> _What you are asked to do_
Reproduce every entry exactly and leave its pictures out.

■ ■ ■ ■ ■ ■ ■

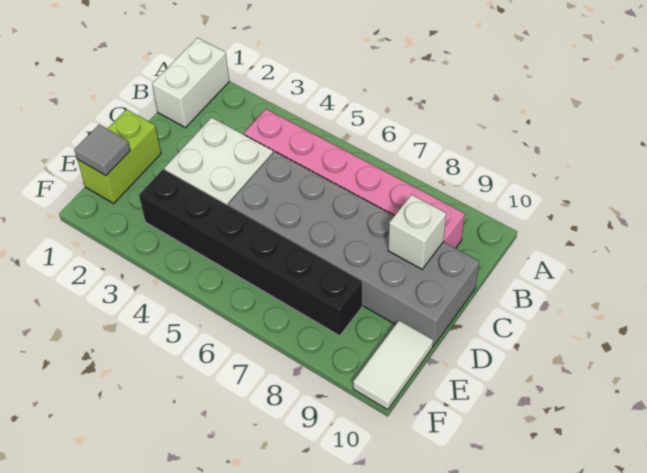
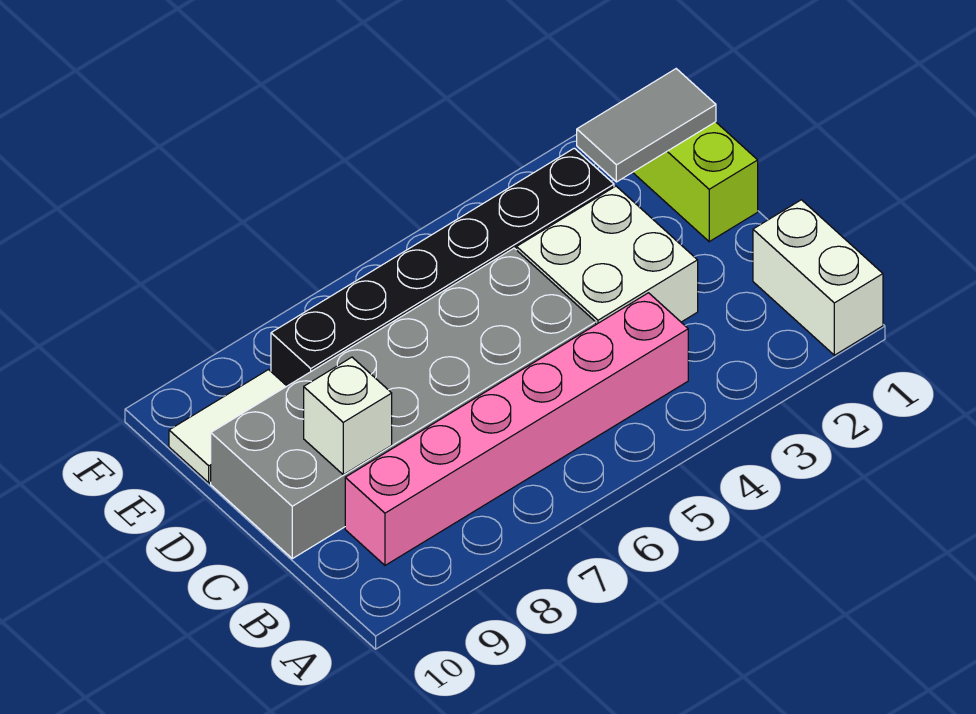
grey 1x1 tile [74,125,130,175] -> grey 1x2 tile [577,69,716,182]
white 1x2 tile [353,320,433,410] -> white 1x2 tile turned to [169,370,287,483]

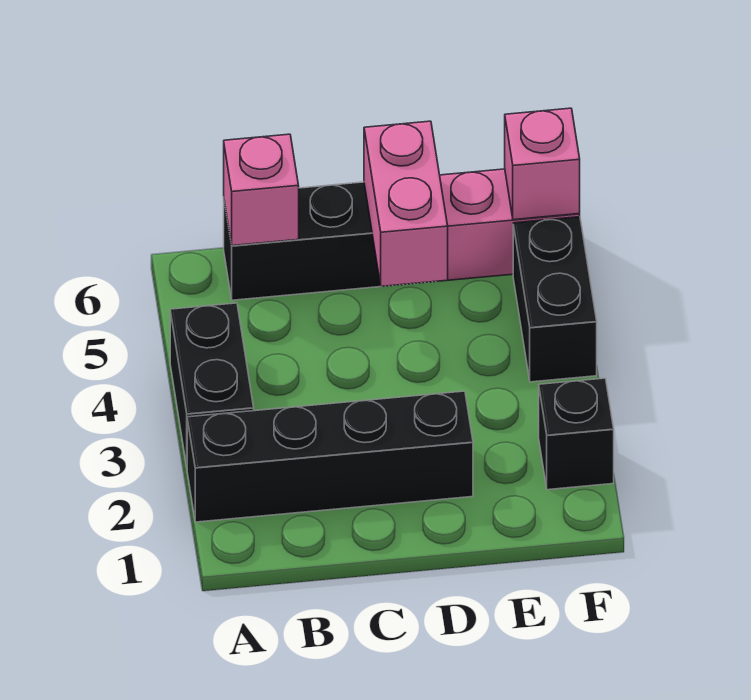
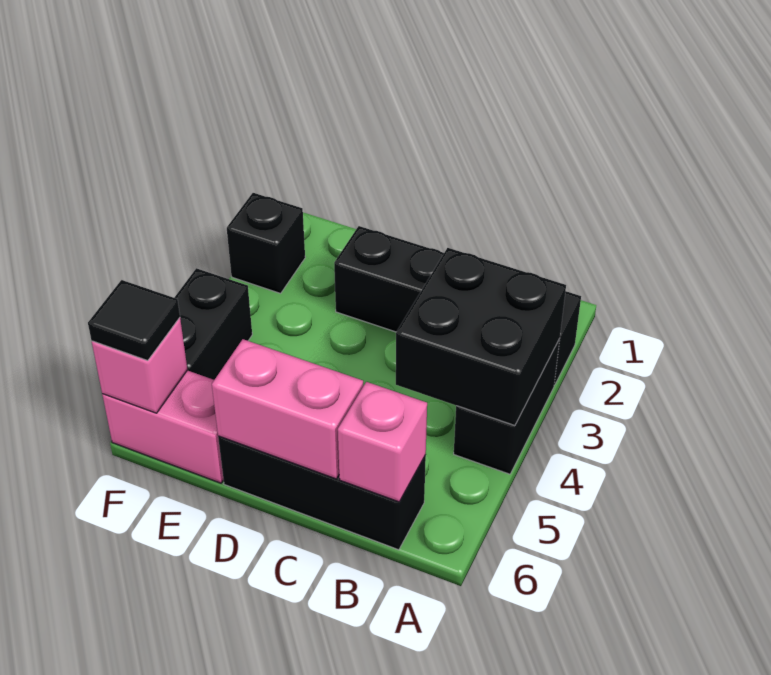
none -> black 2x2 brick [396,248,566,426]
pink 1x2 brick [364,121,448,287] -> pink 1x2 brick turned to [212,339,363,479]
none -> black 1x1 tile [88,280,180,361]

■ ■ ■ ■ ■ ■ ■

> _Exercise solution_
grey 1x1 tile [74,125,130,175] -> grey 1x2 tile [577,69,716,182]
white 1x2 tile [353,320,433,410] -> white 1x2 tile turned to [169,370,287,483]

none -> black 2x2 brick [396,248,566,426]
pink 1x2 brick [364,121,448,287] -> pink 1x2 brick turned to [212,339,363,479]
none -> black 1x1 tile [88,280,180,361]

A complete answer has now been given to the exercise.